TASK DETAILS:
In the listing that follows, how many lines hold the string "bear"? Answer with the number only.

RECORDS FOR THIS TASK:
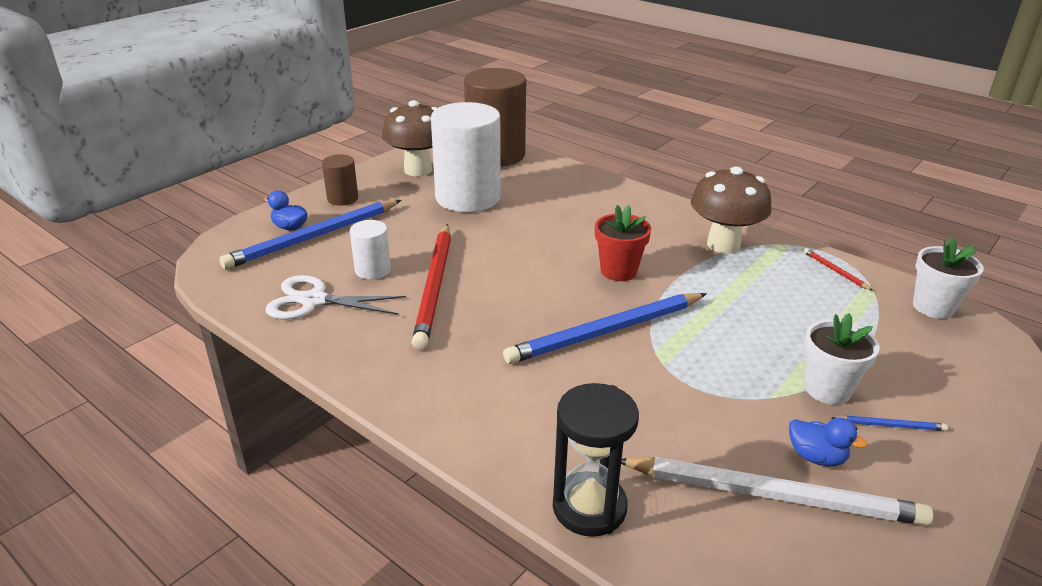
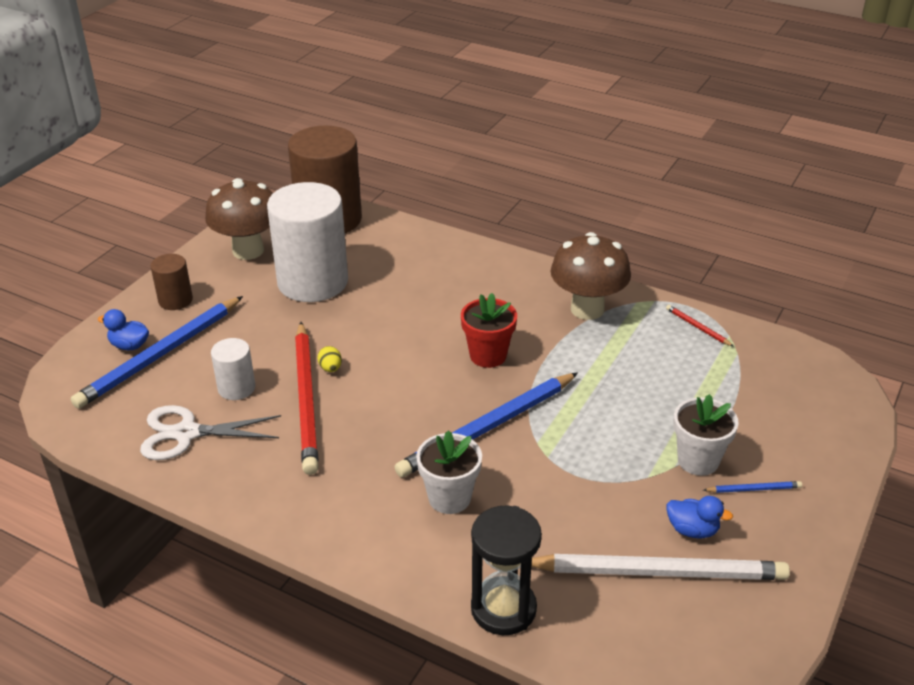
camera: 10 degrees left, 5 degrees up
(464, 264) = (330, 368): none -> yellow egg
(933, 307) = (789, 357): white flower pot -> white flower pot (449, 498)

---

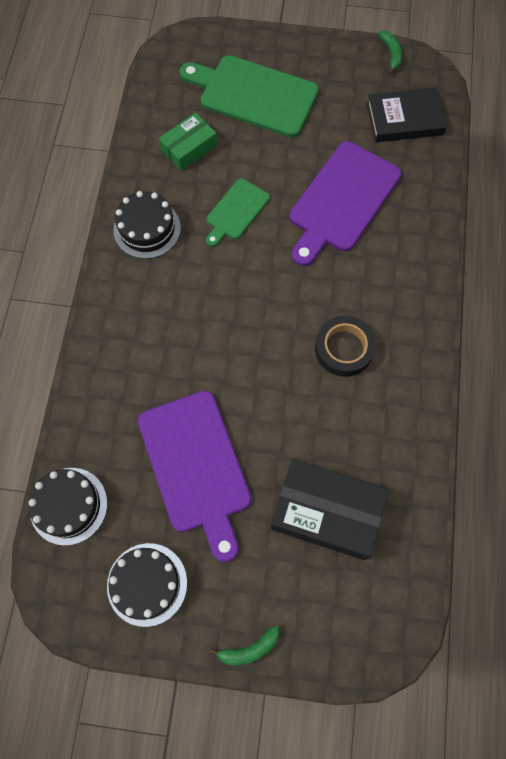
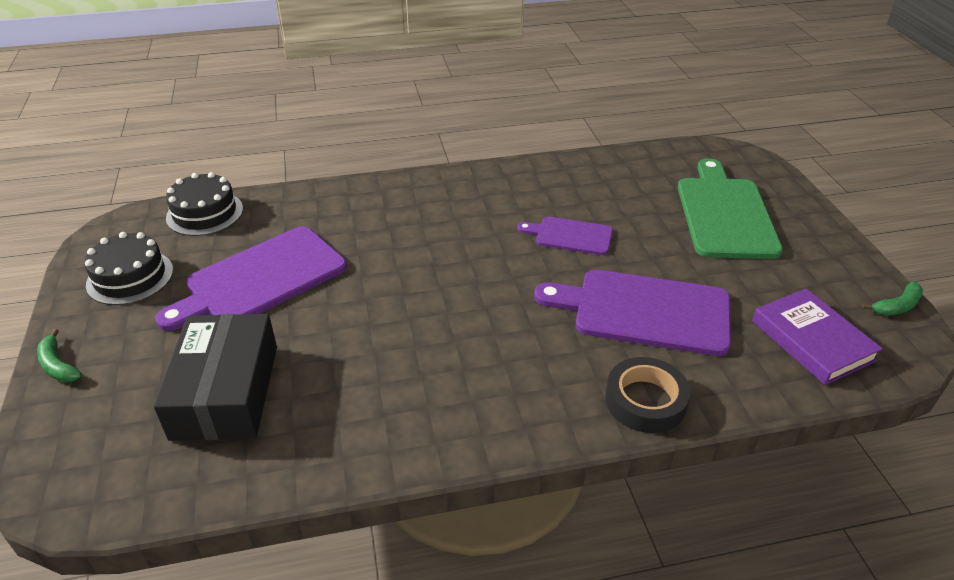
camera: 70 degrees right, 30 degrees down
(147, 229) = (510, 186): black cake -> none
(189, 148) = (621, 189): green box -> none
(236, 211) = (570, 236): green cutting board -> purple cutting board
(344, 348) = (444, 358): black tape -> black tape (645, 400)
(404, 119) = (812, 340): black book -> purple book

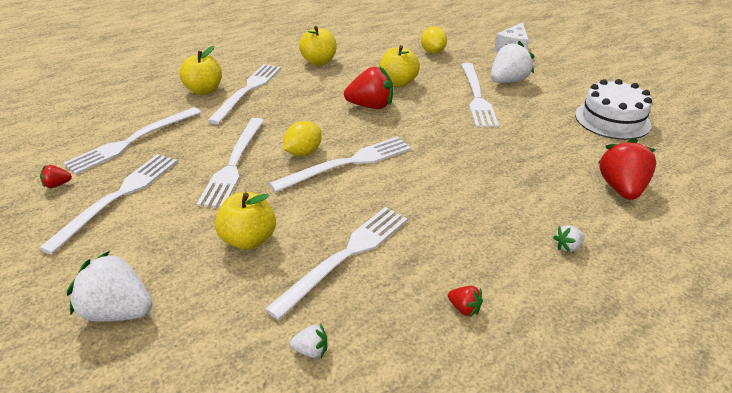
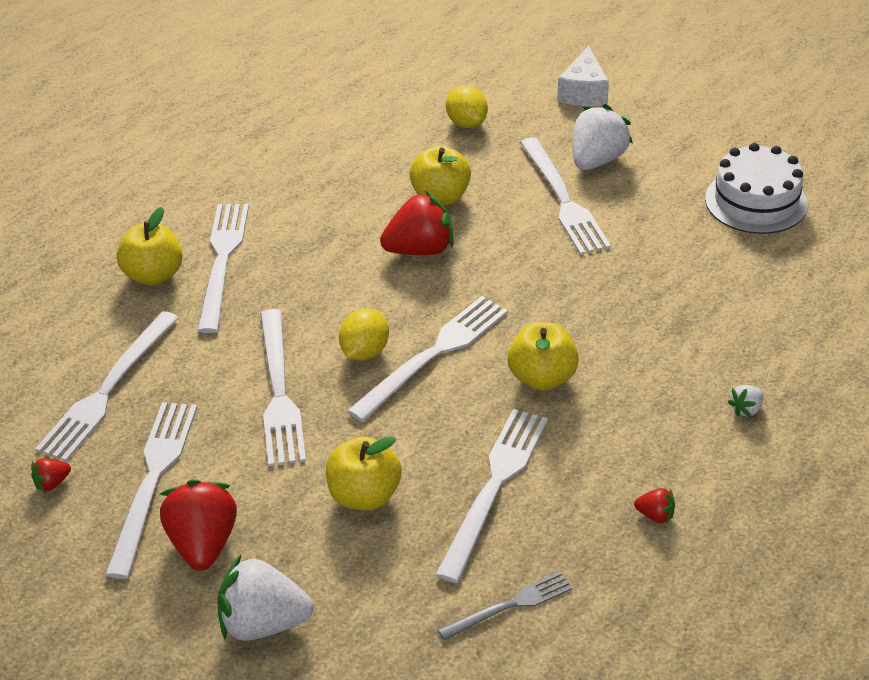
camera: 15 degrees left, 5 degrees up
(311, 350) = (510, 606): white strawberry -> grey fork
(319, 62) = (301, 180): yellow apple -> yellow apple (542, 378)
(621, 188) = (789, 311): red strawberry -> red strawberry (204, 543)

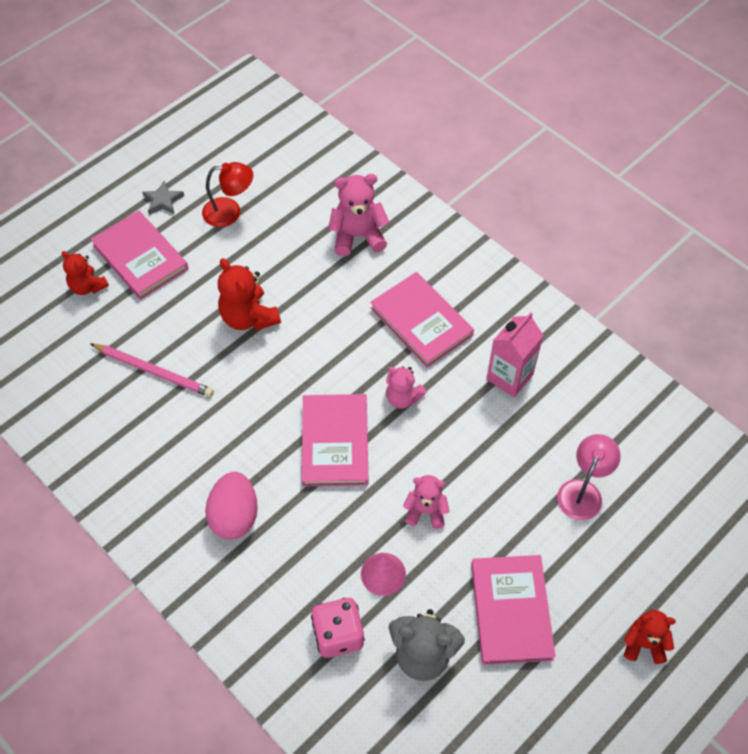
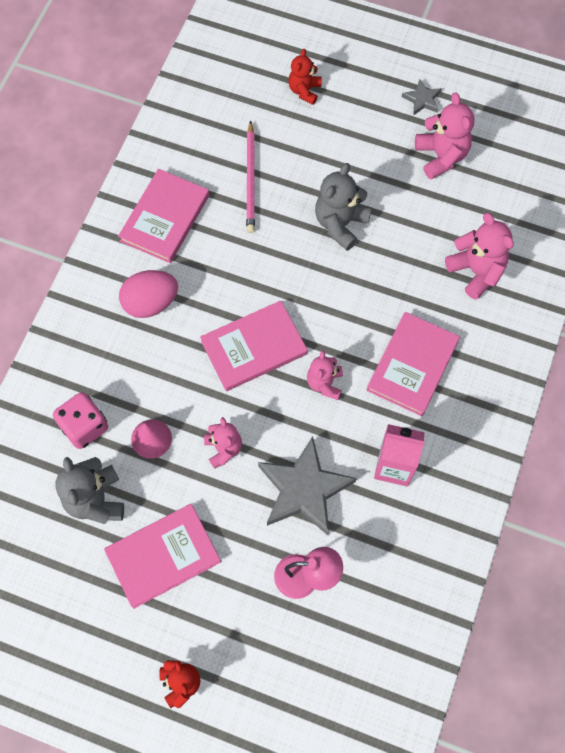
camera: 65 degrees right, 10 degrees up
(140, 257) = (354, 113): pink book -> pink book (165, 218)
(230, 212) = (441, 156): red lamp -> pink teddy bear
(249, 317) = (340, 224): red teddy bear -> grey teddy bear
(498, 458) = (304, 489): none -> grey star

EXERCISE RESPONSE:
2